-- SUPPLIED MATERIAL --
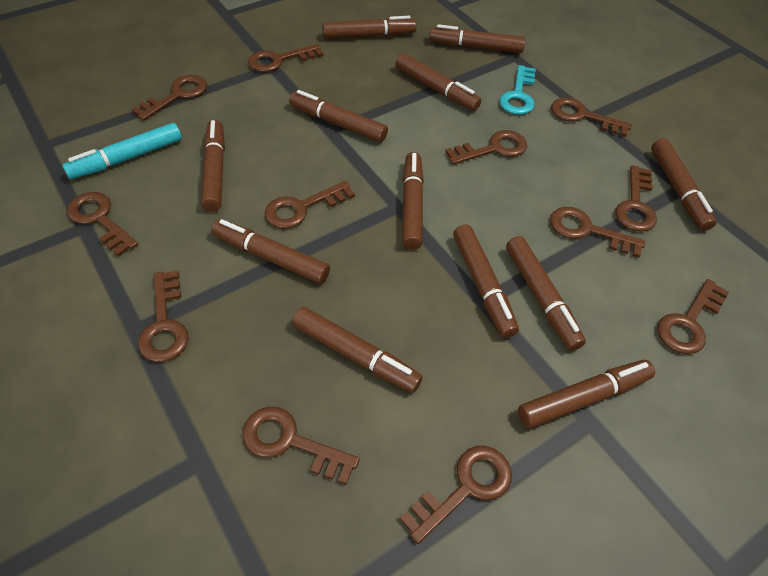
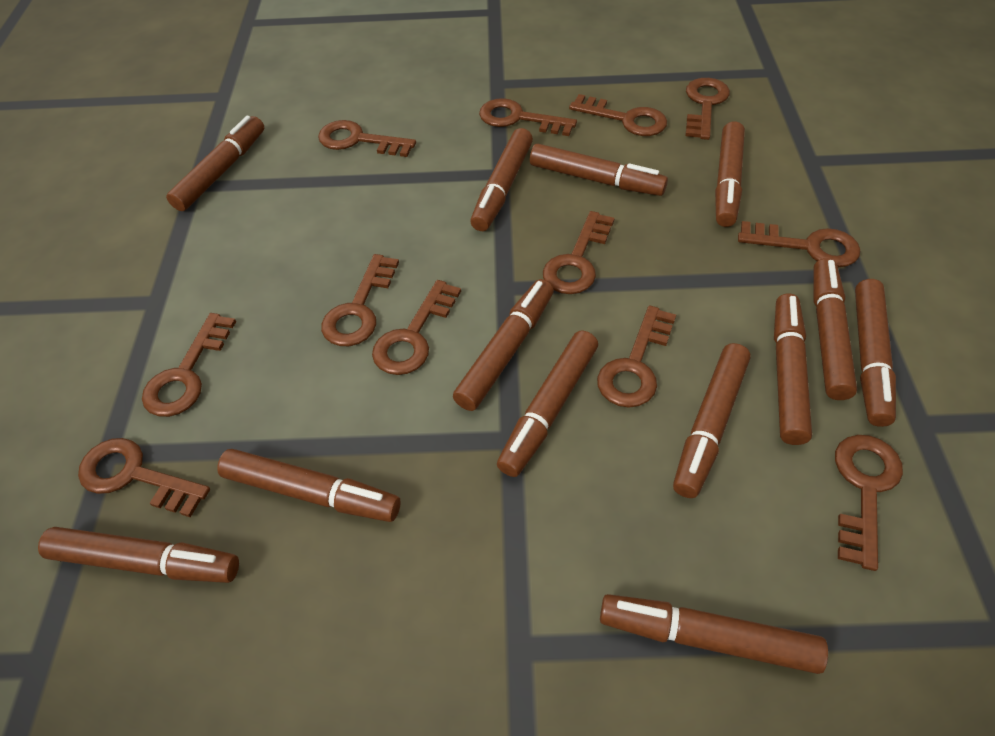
brown marker: 12 -> 13
turquoise key: 1 -> 0
turquoise marker: 1 -> 0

-- WHAT IS REQUIRED --
Output the listing above exactly, excluding all pictures.

-- TASK RESULT --
brown marker: 12 -> 13
turquoise key: 1 -> 0
turquoise marker: 1 -> 0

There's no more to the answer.